_WHAT YOU NEED TO DO:_ A verbatim transcription of the listing below is required, without its pictures.

[Start of section]

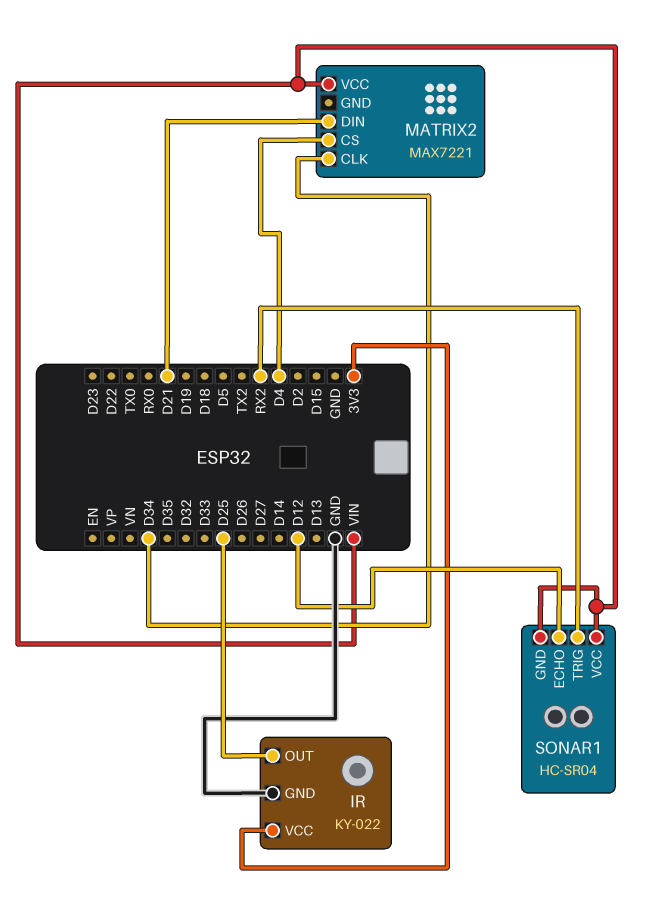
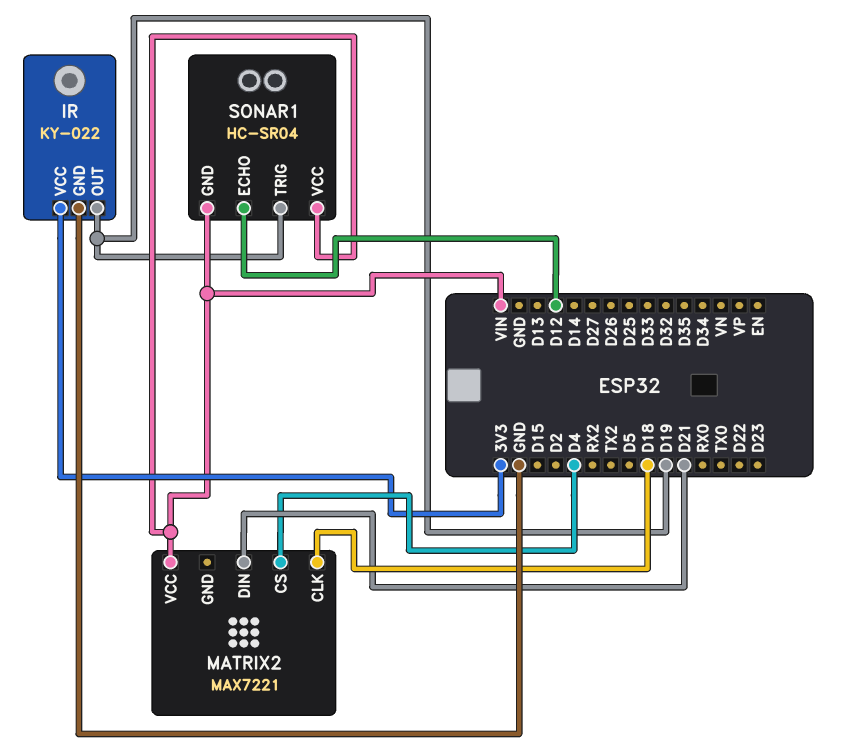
IR pin OUT: D25 -> D19
MATRIX2 pin CLK: D34 -> D18
SONAR1 pin TRIG: RX2 -> D19

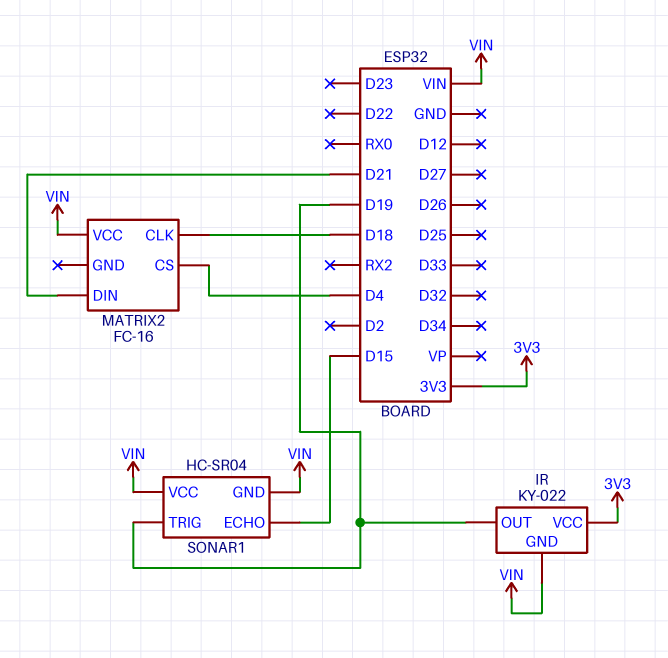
IR pin GND: GND -> VIN
MATRIX2: MAX7221 -> FC-16
SONAR1 pin ECHO: D12 -> D15

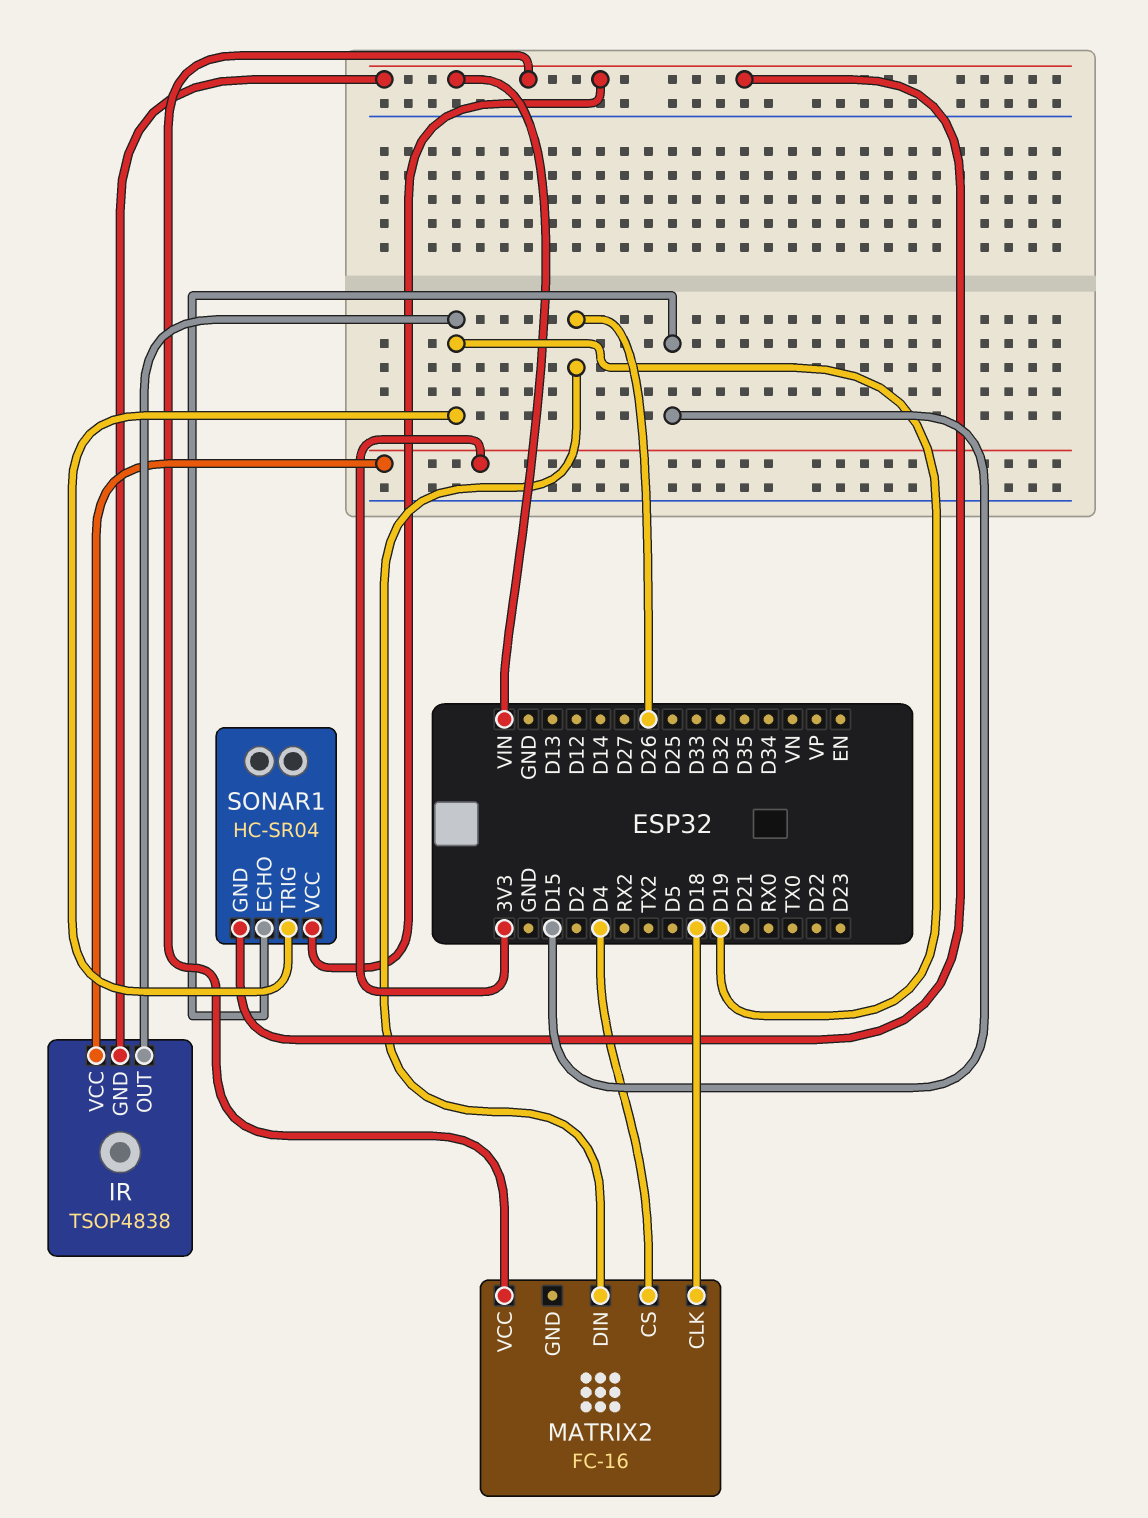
IR: KY-022 -> TSOP4838
MATRIX2 pin DIN: D21 -> D26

[End of section]

_EXERCISE SOLUTION:_
IR pin OUT: D25 -> D19
MATRIX2 pin CLK: D34 -> D18
SONAR1 pin TRIG: RX2 -> D19

IR pin GND: GND -> VIN
MATRIX2: MAX7221 -> FC-16
SONAR1 pin ECHO: D12 -> D15

IR: KY-022 -> TSOP4838
MATRIX2 pin DIN: D21 -> D26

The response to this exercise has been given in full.